• [Task] From the first line to the last, return the data exactly as it stands.
==== Provided data ====
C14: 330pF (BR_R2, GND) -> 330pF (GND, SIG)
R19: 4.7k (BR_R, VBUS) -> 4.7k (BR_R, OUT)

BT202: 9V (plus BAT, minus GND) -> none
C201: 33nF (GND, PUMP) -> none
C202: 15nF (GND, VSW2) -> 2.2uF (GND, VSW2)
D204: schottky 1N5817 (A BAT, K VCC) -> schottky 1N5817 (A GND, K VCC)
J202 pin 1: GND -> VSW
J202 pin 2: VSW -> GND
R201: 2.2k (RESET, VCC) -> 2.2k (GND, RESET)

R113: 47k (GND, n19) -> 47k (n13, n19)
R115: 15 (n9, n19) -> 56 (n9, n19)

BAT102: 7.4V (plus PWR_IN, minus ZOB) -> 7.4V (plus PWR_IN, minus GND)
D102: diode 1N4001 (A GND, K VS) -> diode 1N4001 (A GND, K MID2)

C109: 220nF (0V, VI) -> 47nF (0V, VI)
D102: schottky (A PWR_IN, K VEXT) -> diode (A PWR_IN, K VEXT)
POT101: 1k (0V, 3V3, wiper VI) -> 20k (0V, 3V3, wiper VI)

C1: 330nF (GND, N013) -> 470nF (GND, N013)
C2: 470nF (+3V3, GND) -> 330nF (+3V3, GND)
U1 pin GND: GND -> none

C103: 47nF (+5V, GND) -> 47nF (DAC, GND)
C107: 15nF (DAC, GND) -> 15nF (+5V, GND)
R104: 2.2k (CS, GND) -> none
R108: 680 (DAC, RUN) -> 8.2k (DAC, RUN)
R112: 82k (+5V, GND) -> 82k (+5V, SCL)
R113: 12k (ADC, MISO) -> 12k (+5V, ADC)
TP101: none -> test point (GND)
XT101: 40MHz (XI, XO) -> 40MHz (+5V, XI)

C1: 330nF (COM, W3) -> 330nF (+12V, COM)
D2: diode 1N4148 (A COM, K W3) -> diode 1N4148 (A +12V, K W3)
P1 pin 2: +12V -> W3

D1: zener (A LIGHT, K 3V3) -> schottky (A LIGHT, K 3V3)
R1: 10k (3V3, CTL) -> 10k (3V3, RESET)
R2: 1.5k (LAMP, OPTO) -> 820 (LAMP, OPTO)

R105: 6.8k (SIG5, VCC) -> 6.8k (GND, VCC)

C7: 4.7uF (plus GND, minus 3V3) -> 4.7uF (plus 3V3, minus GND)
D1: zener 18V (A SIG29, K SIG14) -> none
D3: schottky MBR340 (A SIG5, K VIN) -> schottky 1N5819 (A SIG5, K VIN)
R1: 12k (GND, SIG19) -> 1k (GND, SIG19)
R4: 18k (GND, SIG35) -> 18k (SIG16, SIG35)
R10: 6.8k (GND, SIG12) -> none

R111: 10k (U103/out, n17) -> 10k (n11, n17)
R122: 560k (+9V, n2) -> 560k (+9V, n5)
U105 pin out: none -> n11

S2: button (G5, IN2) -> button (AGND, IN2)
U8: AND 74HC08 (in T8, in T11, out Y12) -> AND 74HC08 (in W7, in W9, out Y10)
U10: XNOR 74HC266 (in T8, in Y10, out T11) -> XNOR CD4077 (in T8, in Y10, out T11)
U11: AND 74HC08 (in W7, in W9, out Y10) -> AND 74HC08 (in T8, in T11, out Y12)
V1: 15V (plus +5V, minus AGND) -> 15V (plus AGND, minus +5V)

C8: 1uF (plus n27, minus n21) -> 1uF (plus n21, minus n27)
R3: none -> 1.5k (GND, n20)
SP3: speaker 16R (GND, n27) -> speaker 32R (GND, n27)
====
• [Exercise response]
C14: 330pF (BR_R2, GND) -> 330pF (GND, SIG)
R19: 4.7k (BR_R, VBUS) -> 4.7k (BR_R, OUT)

BT202: 9V (plus BAT, minus GND) -> none
C201: 33nF (GND, PUMP) -> none
C202: 15nF (GND, VSW2) -> 2.2uF (GND, VSW2)
D204: schottky 1N5817 (A BAT, K VCC) -> schottky 1N5817 (A GND, K VCC)
J202 pin 1: GND -> VSW
J202 pin 2: VSW -> GND
R201: 2.2k (RESET, VCC) -> 2.2k (GND, RESET)

R113: 47k (GND, n19) -> 47k (n13, n19)
R115: 15 (n9, n19) -> 56 (n9, n19)

BAT102: 7.4V (plus PWR_IN, minus ZOB) -> 7.4V (plus PWR_IN, minus GND)
D102: diode 1N4001 (A GND, K VS) -> diode 1N4001 (A GND, K MID2)

C109: 220nF (0V, VI) -> 47nF (0V, VI)
D102: schottky (A PWR_IN, K VEXT) -> diode (A PWR_IN, K VEXT)
POT101: 1k (0V, 3V3, wiper VI) -> 20k (0V, 3V3, wiper VI)

C1: 330nF (GND, N013) -> 470nF (GND, N013)
C2: 470nF (+3V3, GND) -> 330nF (+3V3, GND)
U1 pin GND: GND -> none

C103: 47nF (+5V, GND) -> 47nF (DAC, GND)
C107: 15nF (DAC, GND) -> 15nF (+5V, GND)
R104: 2.2k (CS, GND) -> none
R108: 680 (DAC, RUN) -> 8.2k (DAC, RUN)
R112: 82k (+5V, GND) -> 82k (+5V, SCL)
R113: 12k (ADC, MISO) -> 12k (+5V, ADC)
TP101: none -> test point (GND)
XT101: 40MHz (XI, XO) -> 40MHz (+5V, XI)

C1: 330nF (COM, W3) -> 330nF (+12V, COM)
D2: diode 1N4148 (A COM, K W3) -> diode 1N4148 (A +12V, K W3)
P1 pin 2: +12V -> W3

D1: zener (A LIGHT, K 3V3) -> schottky (A LIGHT, K 3V3)
R1: 10k (3V3, CTL) -> 10k (3V3, RESET)
R2: 1.5k (LAMP, OPTO) -> 820 (LAMP, OPTO)

R105: 6.8k (SIG5, VCC) -> 6.8k (GND, VCC)

C7: 4.7uF (plus GND, minus 3V3) -> 4.7uF (plus 3V3, minus GND)
D1: zener 18V (A SIG29, K SIG14) -> none
D3: schottky MBR340 (A SIG5, K VIN) -> schottky 1N5819 (A SIG5, K VIN)
R1: 12k (GND, SIG19) -> 1k (GND, SIG19)
R4: 18k (GND, SIG35) -> 18k (SIG16, SIG35)
R10: 6.8k (GND, SIG12) -> none

R111: 10k (U103/out, n17) -> 10k (n11, n17)
R122: 560k (+9V, n2) -> 560k (+9V, n5)
U105 pin out: none -> n11

S2: button (G5, IN2) -> button (AGND, IN2)
U8: AND 74HC08 (in T8, in T11, out Y12) -> AND 74HC08 (in W7, in W9, out Y10)
U10: XNOR 74HC266 (in T8, in Y10, out T11) -> XNOR CD4077 (in T8, in Y10, out T11)
U11: AND 74HC08 (in W7, in W9, out Y10) -> AND 74HC08 (in T8, in T11, out Y12)
V1: 15V (plus +5V, minus AGND) -> 15V (plus AGND, minus +5V)

C8: 1uF (plus n27, minus n21) -> 1uF (plus n21, minus n27)
R3: none -> 1.5k (GND, n20)
SP3: speaker 16R (GND, n27) -> speaker 32R (GND, n27)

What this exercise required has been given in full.